• **WHAT TO WORK ON**: Repeat the listing verbatim. Drop any pictures.

• **EXTRACTED RECORDS**:
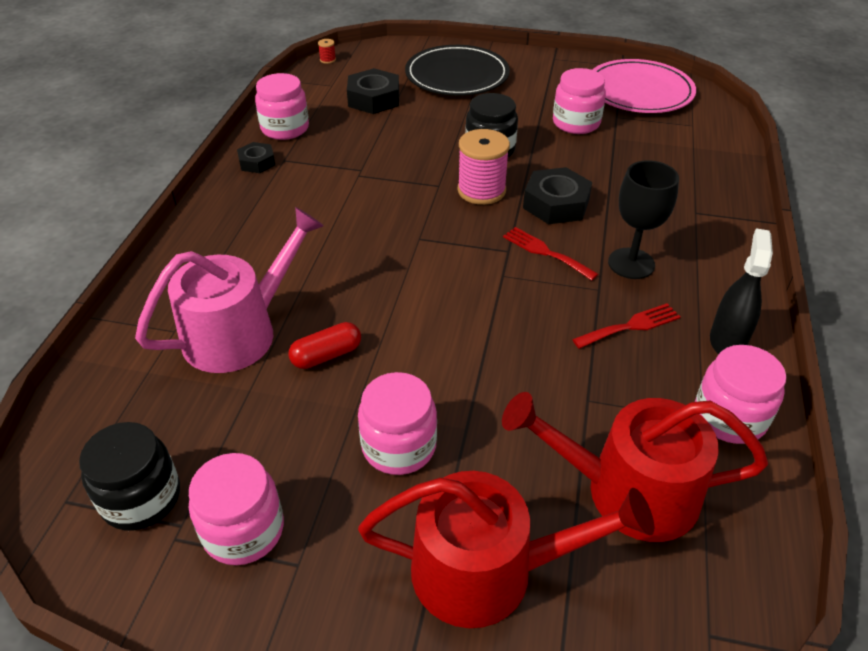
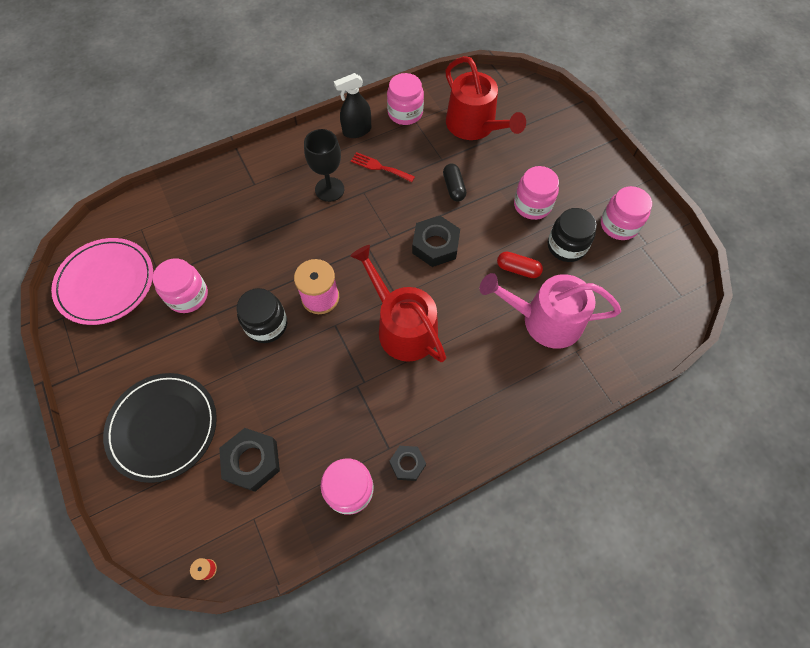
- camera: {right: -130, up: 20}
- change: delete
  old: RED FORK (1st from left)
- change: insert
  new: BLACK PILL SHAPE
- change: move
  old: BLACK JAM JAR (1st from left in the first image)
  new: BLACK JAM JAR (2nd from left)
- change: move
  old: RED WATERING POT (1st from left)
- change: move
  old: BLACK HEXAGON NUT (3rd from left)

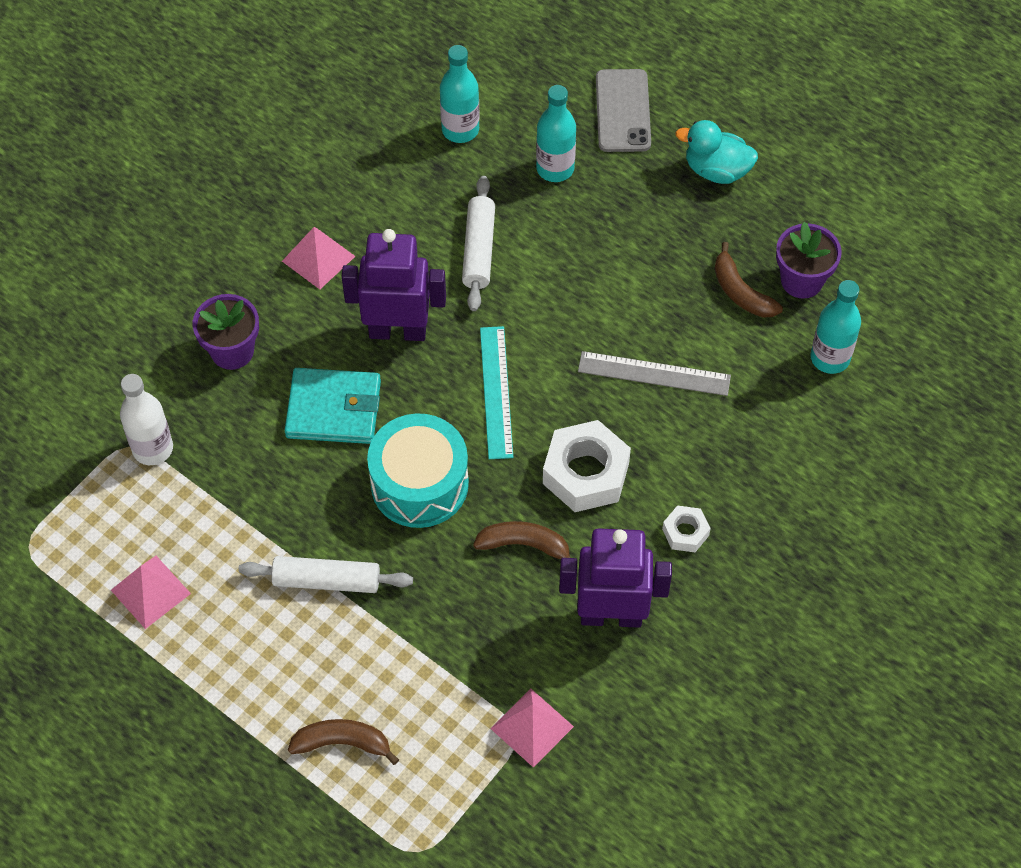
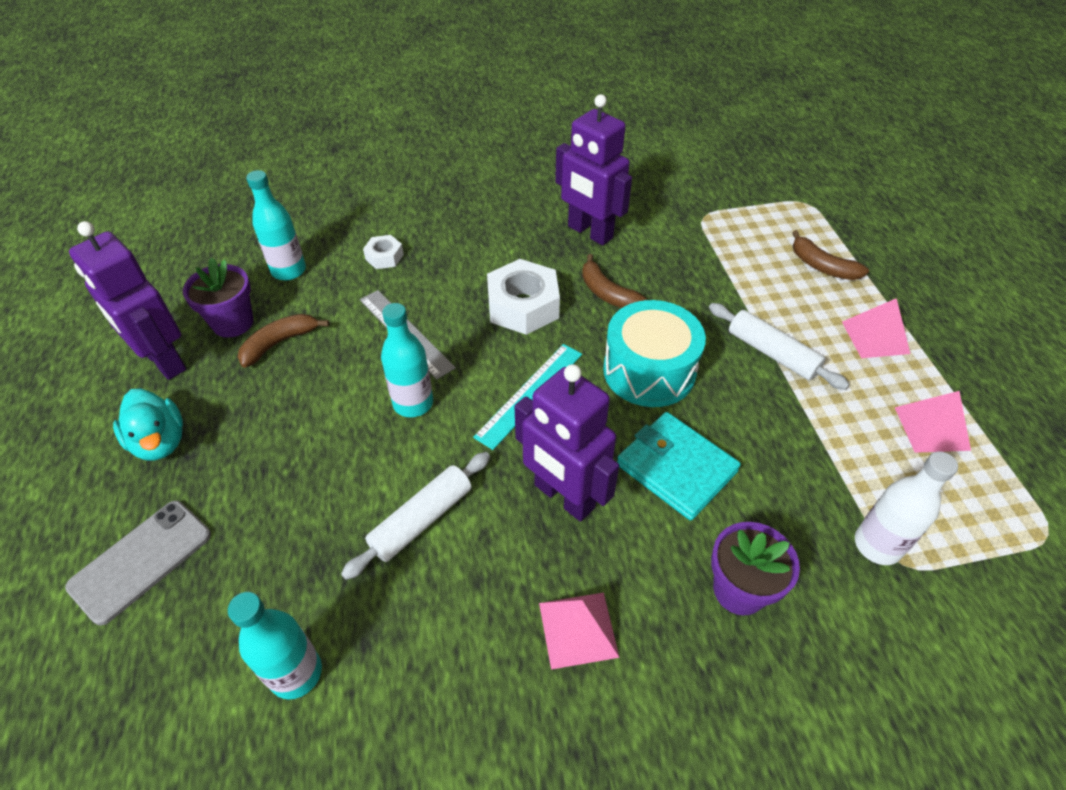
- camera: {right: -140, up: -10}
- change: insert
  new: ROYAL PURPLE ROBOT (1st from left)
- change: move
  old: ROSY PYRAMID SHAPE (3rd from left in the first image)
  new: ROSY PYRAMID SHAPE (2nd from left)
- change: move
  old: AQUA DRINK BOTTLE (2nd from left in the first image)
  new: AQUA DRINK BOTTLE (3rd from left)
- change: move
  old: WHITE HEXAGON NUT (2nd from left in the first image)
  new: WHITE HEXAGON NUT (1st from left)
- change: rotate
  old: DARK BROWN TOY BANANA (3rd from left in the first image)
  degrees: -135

• **YOUR SOLUTION**:
- camera: {right: -130, up: 20}
- change: delete
  old: RED FORK (1st from left)
- change: insert
  new: BLACK PILL SHAPE
- change: move
  old: BLACK JAM JAR (1st from left in the first image)
  new: BLACK JAM JAR (2nd from left)
- change: move
  old: RED WATERING POT (1st from left)
- change: move
  old: BLACK HEXAGON NUT (3rd from left)

- camera: {right: -140, up: -10}
- change: insert
  new: ROYAL PURPLE ROBOT (1st from left)
- change: move
  old: ROSY PYRAMID SHAPE (3rd from left in the first image)
  new: ROSY PYRAMID SHAPE (2nd from left)
- change: move
  old: AQUA DRINK BOTTLE (2nd from left in the first image)
  new: AQUA DRINK BOTTLE (3rd from left)
- change: move
  old: WHITE HEXAGON NUT (2nd from left in the first image)
  new: WHITE HEXAGON NUT (1st from left)
- change: rotate
  old: DARK BROWN TOY BANANA (3rd from left in the first image)
  degrees: -135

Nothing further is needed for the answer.